Top of Entries shown
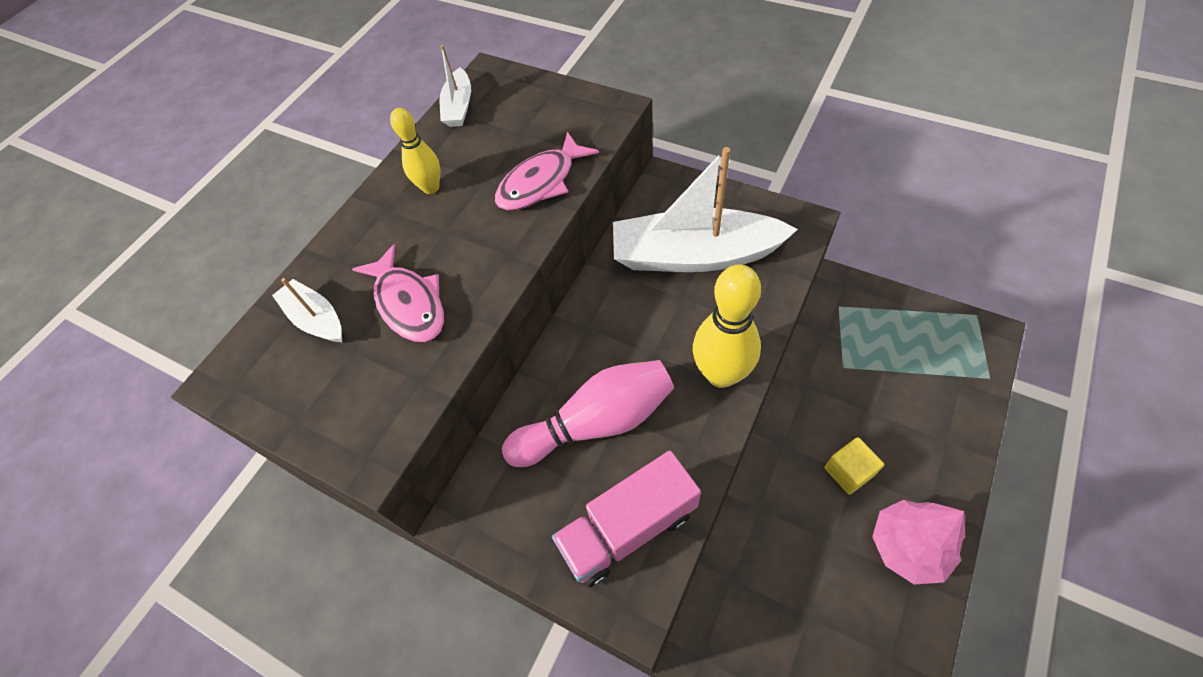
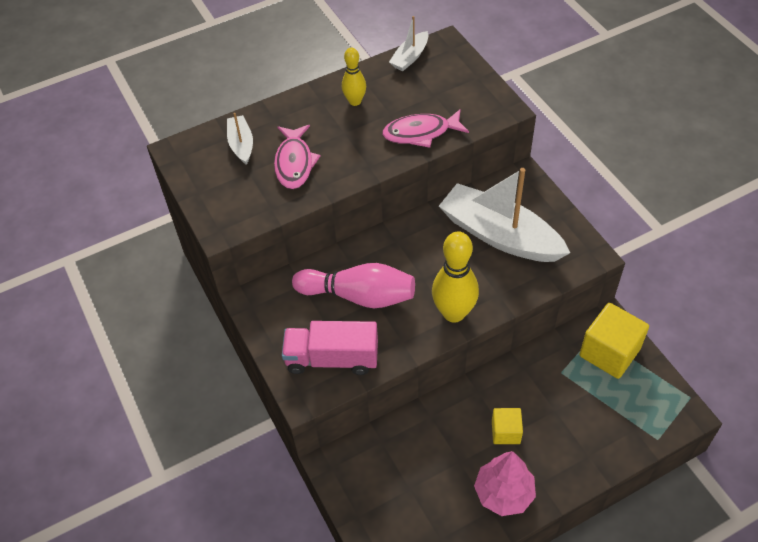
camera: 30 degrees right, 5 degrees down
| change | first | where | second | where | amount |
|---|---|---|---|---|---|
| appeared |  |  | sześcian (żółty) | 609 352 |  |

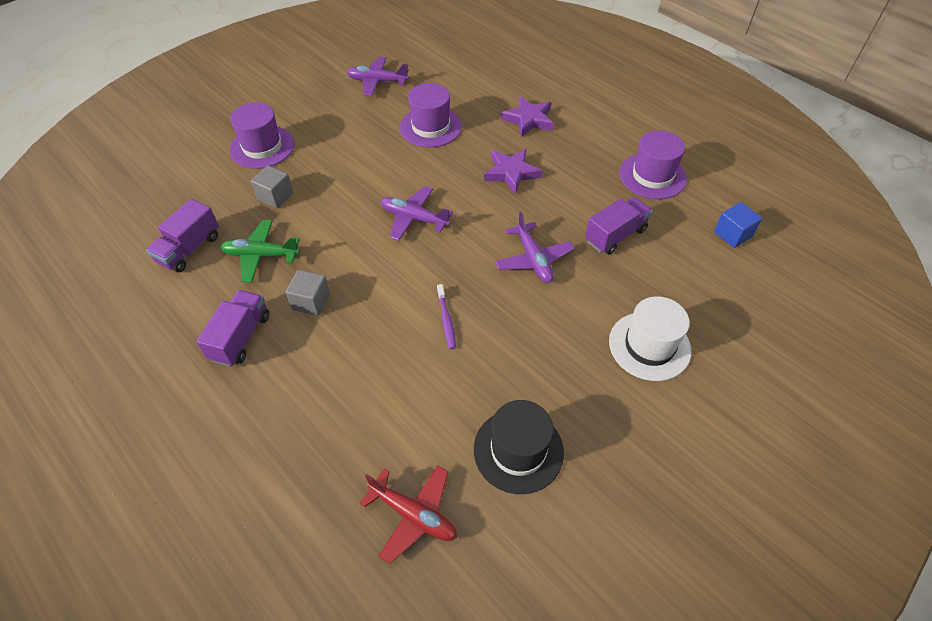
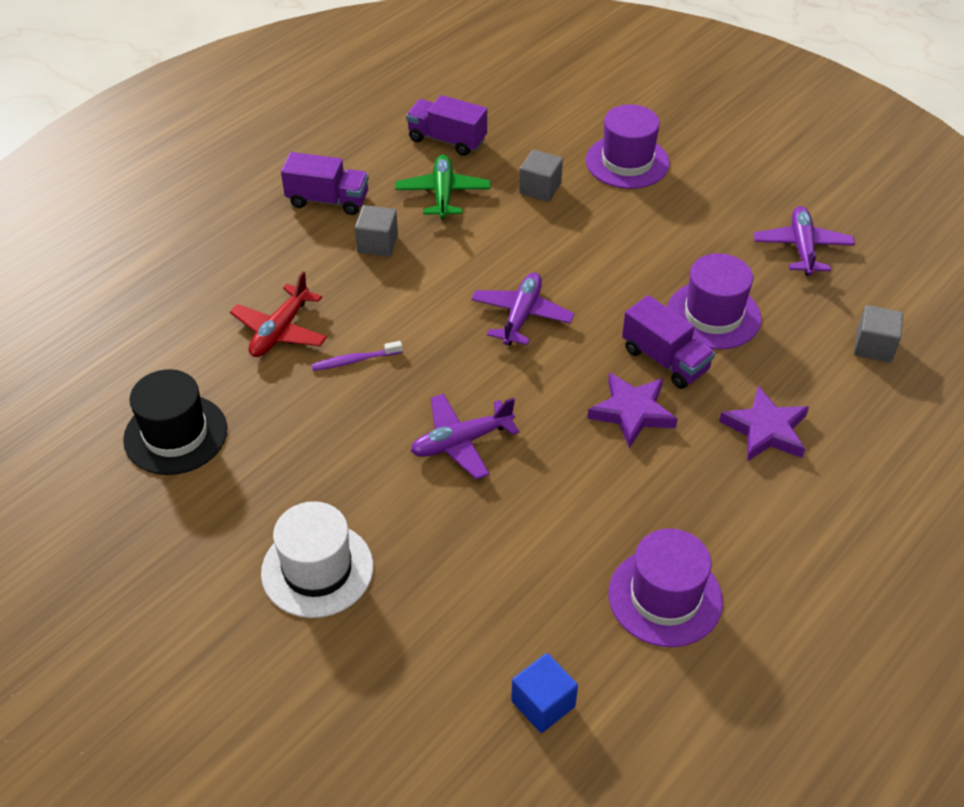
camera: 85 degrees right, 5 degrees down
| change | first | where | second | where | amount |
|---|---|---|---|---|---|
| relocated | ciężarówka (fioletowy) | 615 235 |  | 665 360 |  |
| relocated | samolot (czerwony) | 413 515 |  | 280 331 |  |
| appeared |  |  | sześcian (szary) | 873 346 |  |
Bottom of Entries shown
▶ Activity:
Leave out the pictures and retype every line above exactly.

▶ Response to the exercise:
camera: 30 degrees right, 5 degrees down
| change | first | where | second | where | amount |
|---|---|---|---|---|---|
| appeared |  |  | sześcian (żółty) | 609 352 |  |

camera: 85 degrees right, 5 degrees down
| change | first | where | second | where | amount |
|---|---|---|---|---|---|
| relocated | ciężarówka (fioletowy) | 615 235 |  | 665 360 |  |
| relocated | samolot (czerwony) | 413 515 |  | 280 331 |  |
| appeared |  |  | sześcian (szary) | 873 346 |  |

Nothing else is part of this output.